Requirement >> Take the data below and extract the lines from the one with "C7: 12pF (AGND, U2/PF0) -> none" to the one with "R1: 100k (U2/NRST, VDD)", inclusive, exactly as written.

(Provided records Opens)

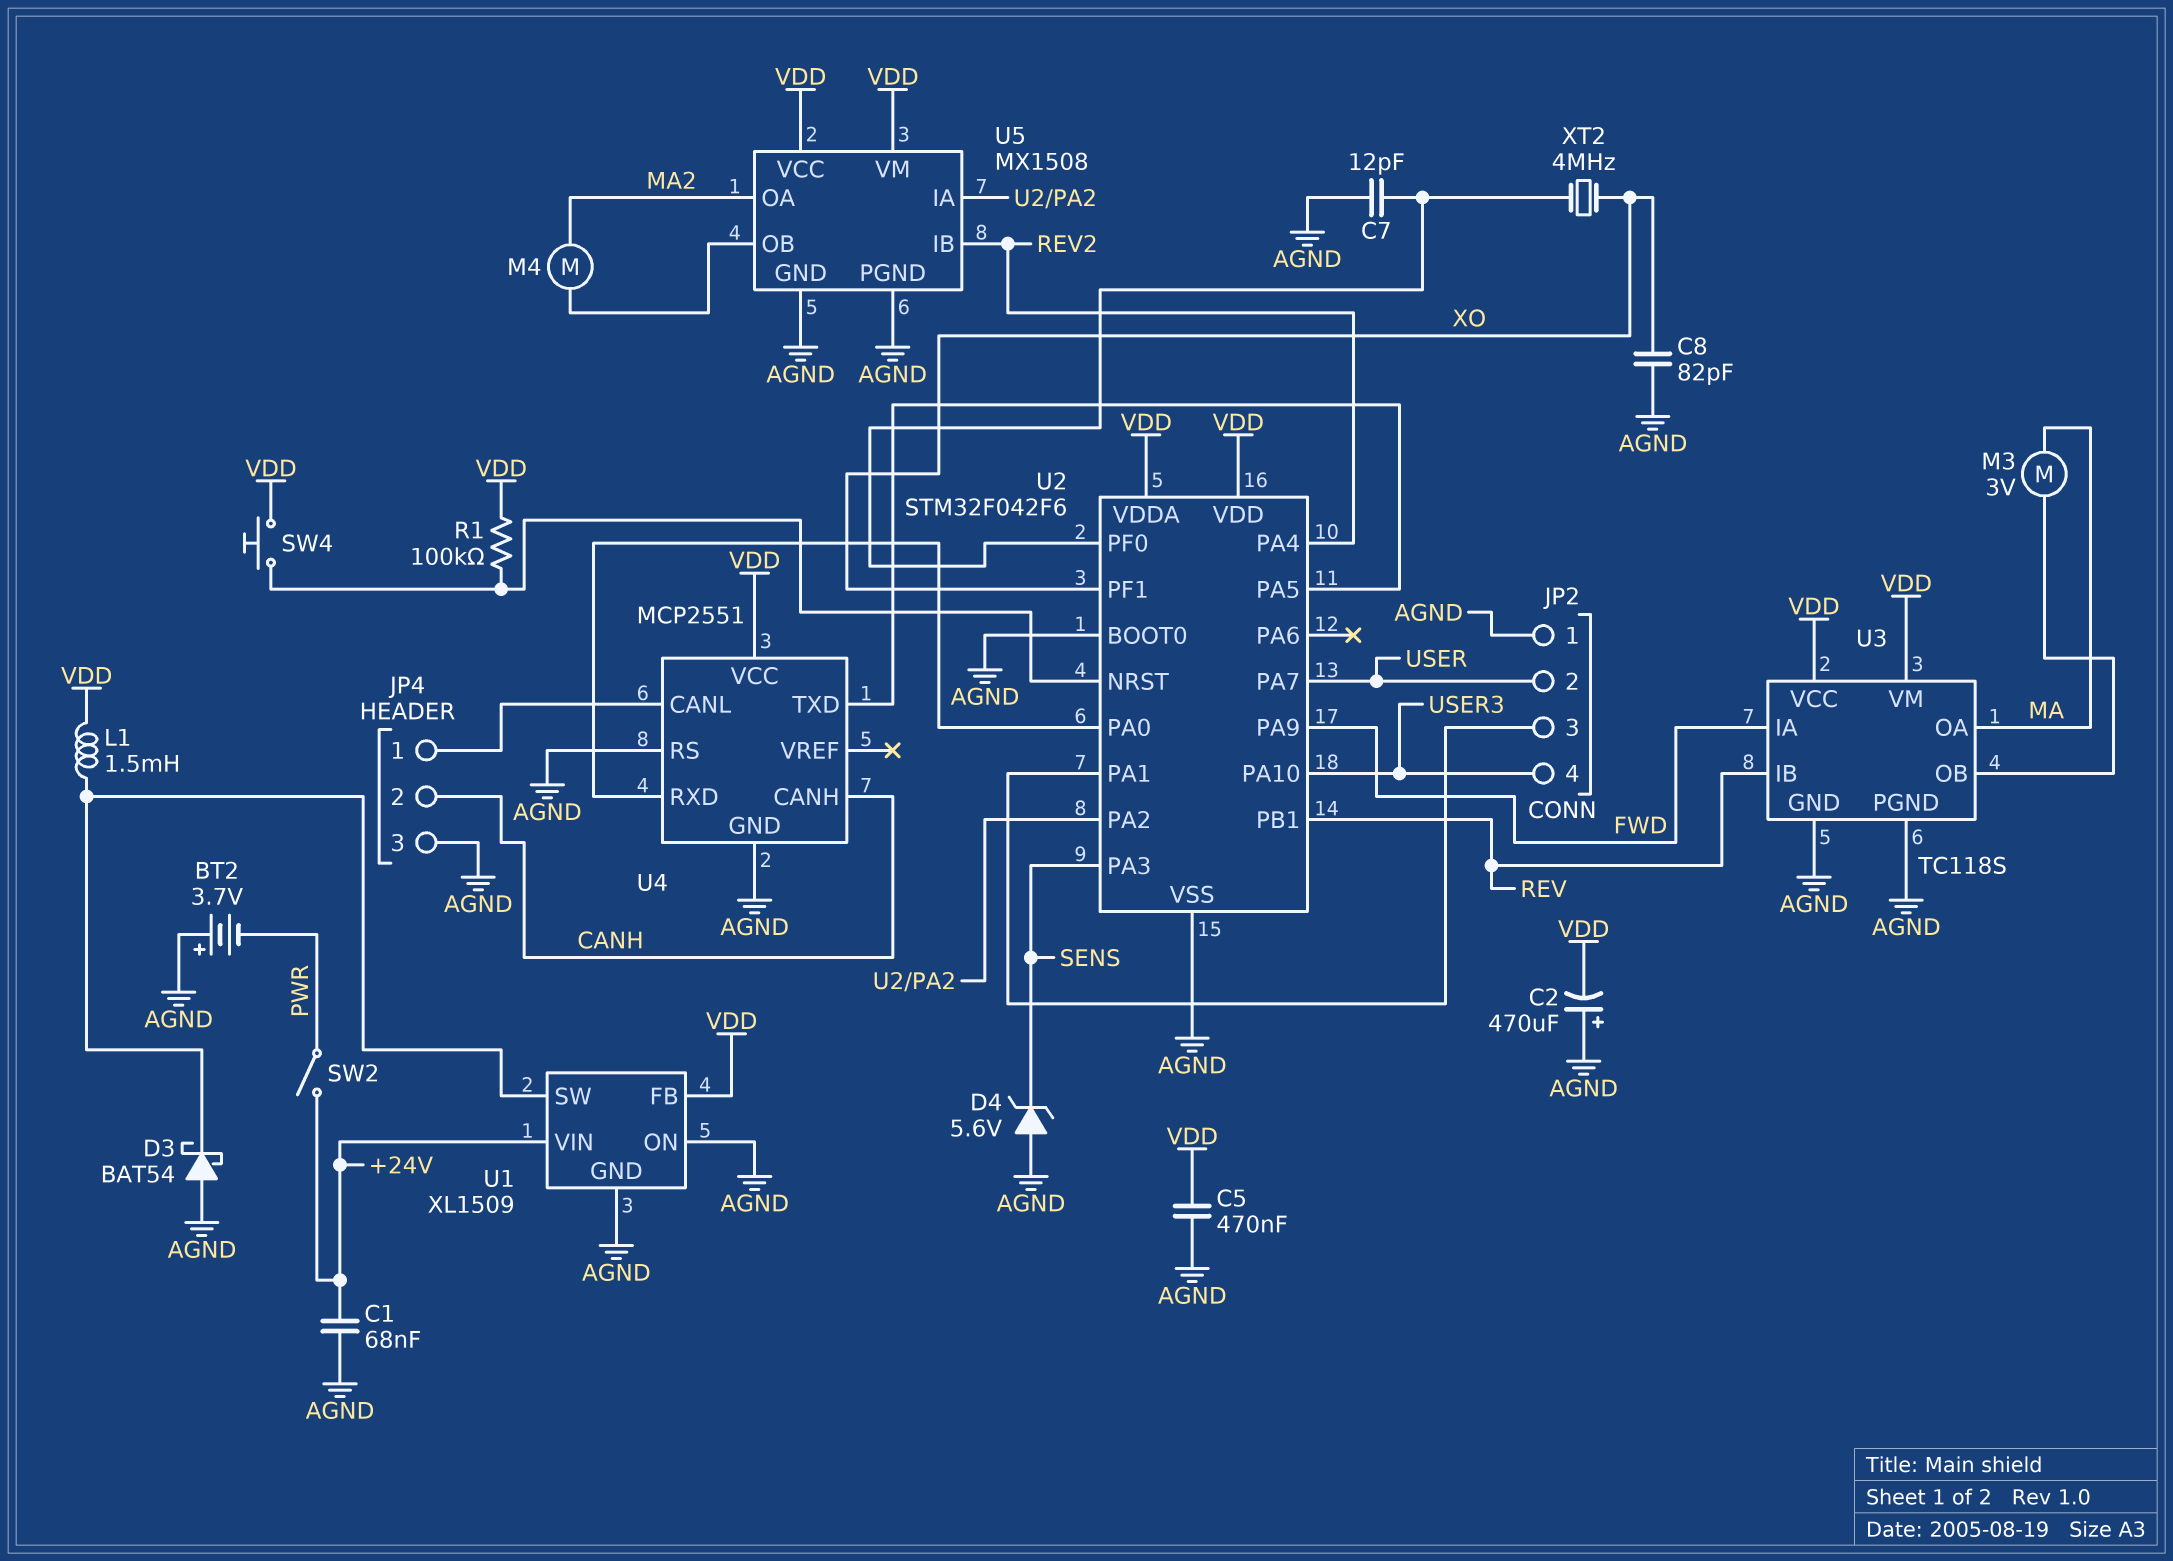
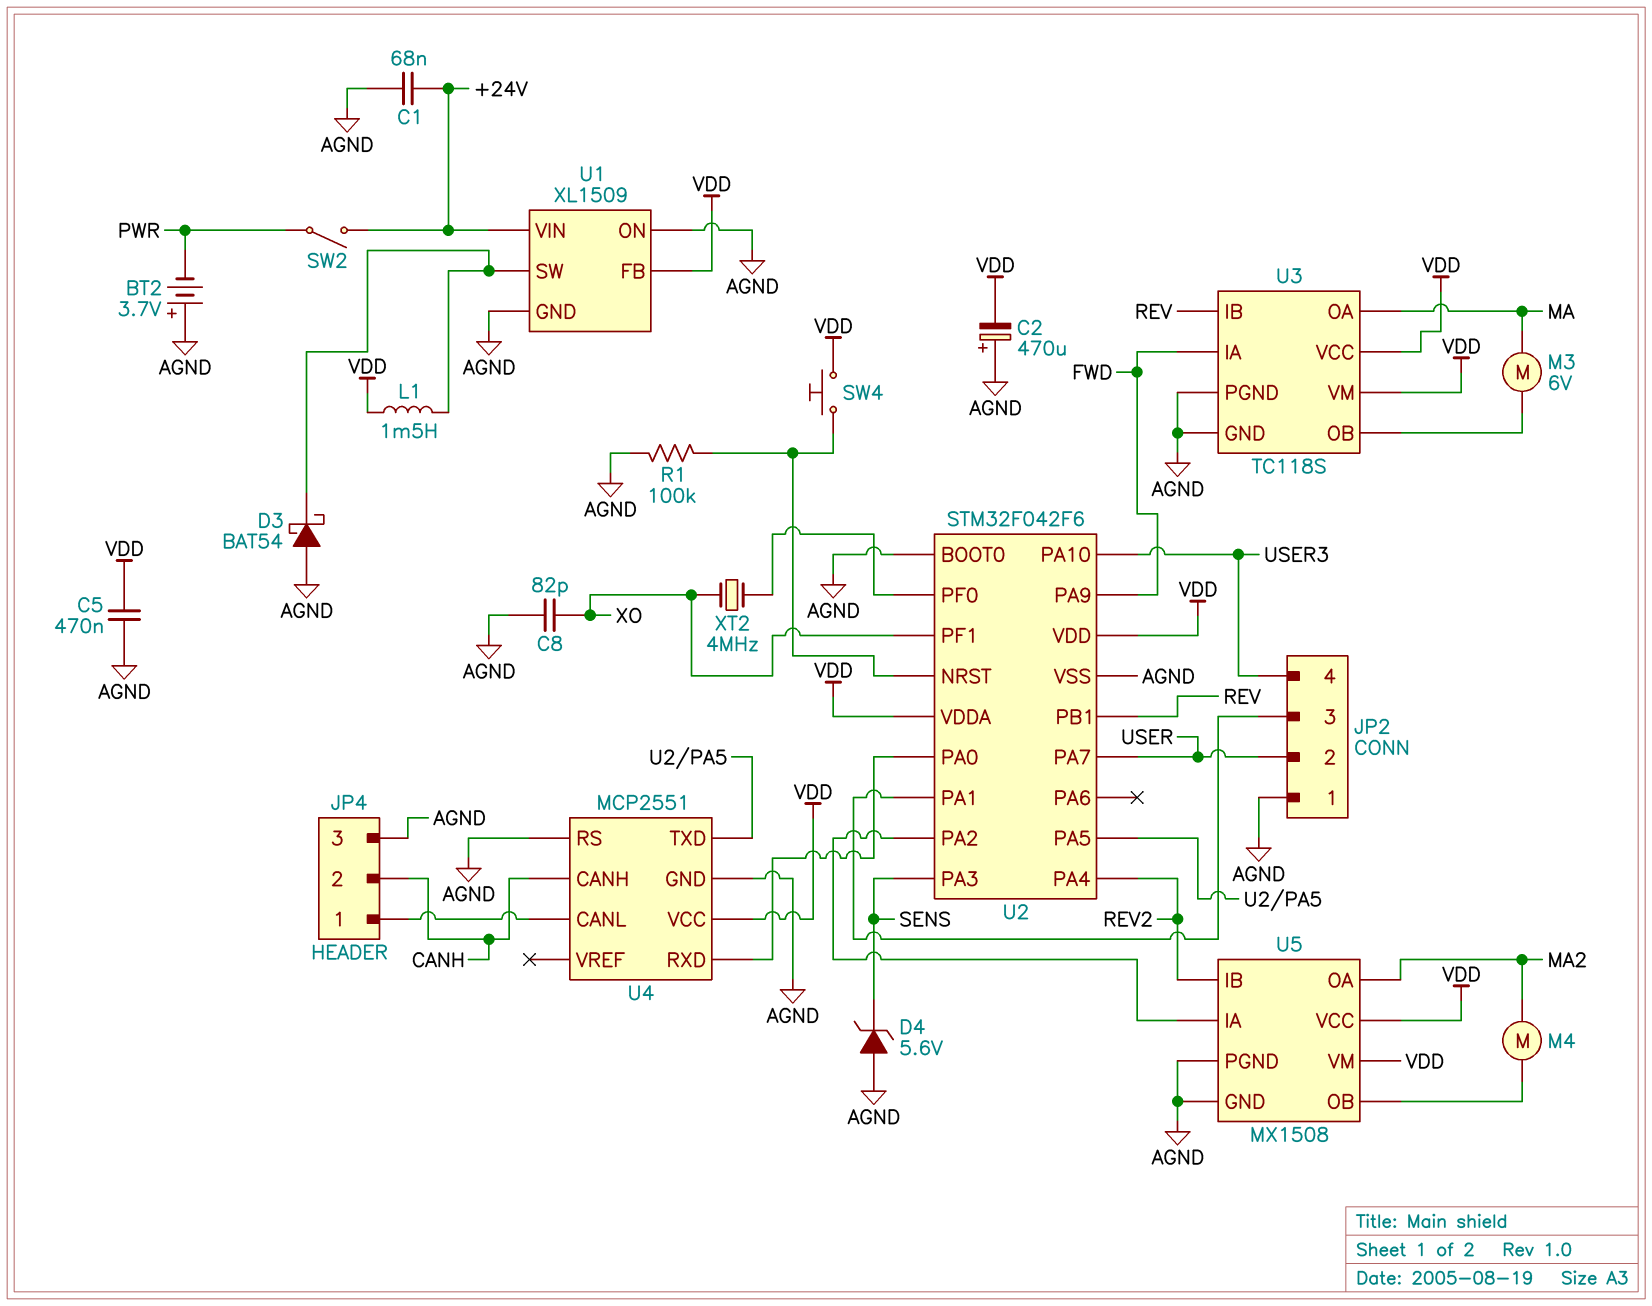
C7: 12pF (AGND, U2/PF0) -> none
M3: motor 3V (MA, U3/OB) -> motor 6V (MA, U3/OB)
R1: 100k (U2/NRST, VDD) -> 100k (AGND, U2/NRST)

(Provided records Closes)
(Provided records Opens)

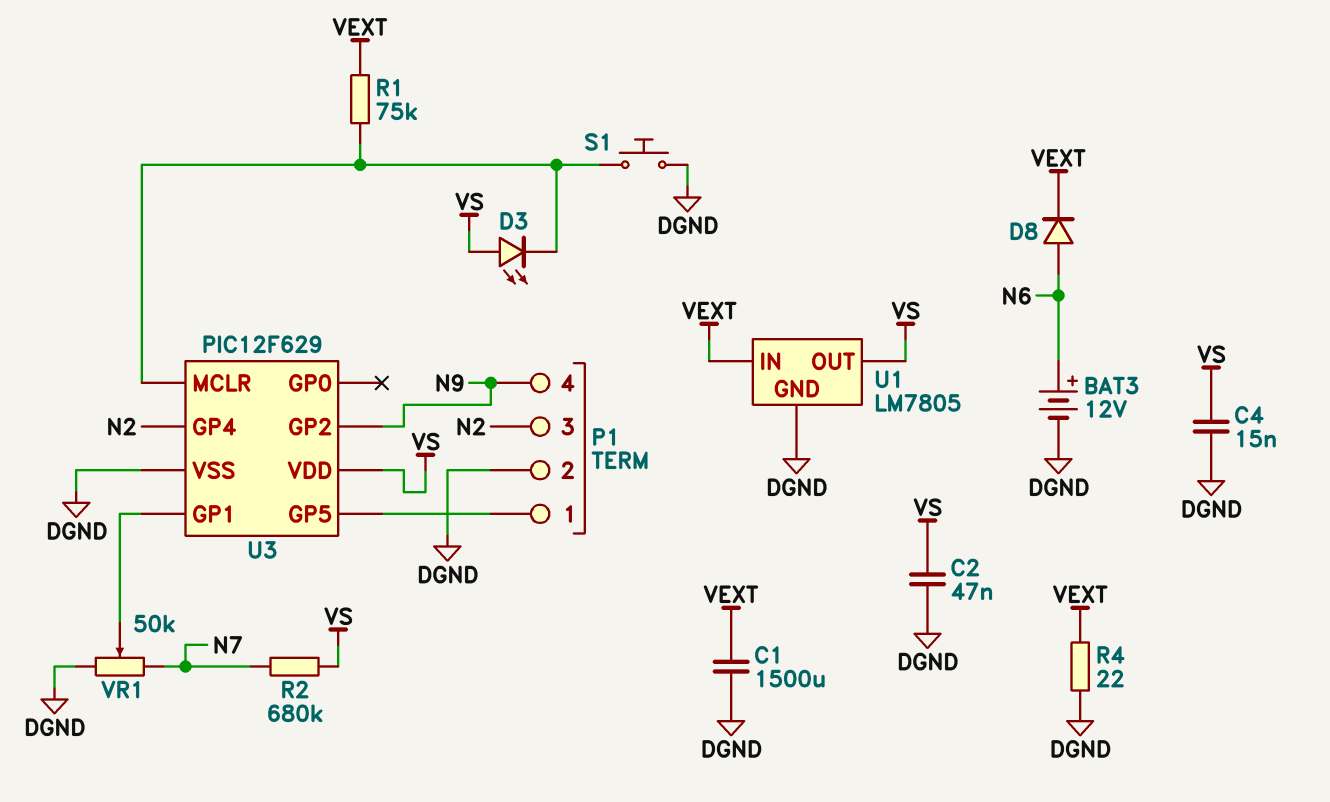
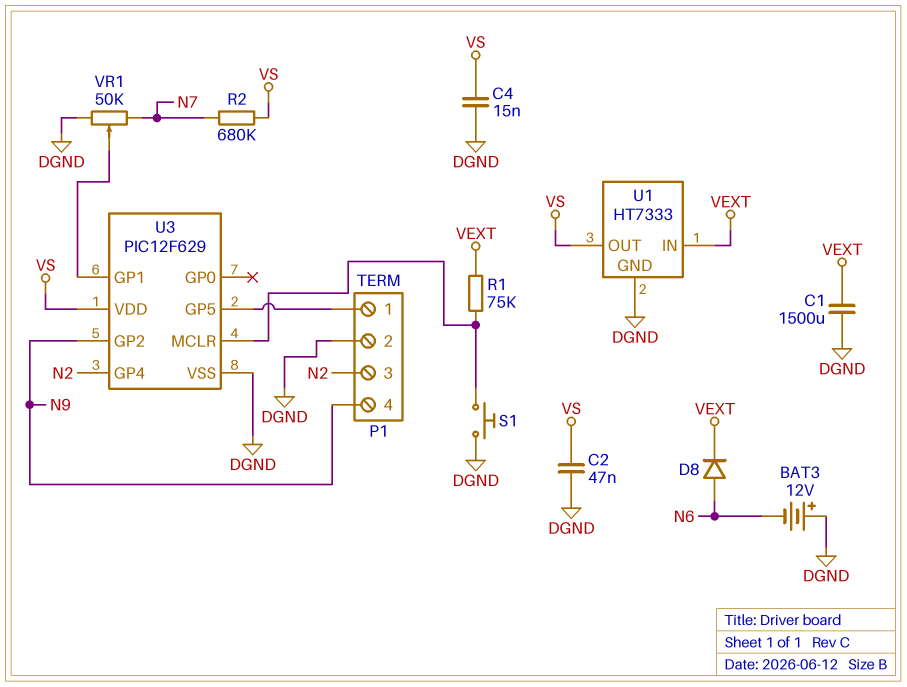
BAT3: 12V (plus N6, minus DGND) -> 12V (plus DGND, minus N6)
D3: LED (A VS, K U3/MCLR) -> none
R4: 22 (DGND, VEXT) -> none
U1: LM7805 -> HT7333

(Provided records Closes)
(Provided records Opens)

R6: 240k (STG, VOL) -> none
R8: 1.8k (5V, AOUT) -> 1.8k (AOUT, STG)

(Provided records Closes)

Answer area >>
C7: 12pF (AGND, U2/PF0) -> none
M3: motor 3V (MA, U3/OB) -> motor 6V (MA, U3/OB)
R1: 100k (U2/NRST, VDD) -> 100k (AGND, U2/NRST)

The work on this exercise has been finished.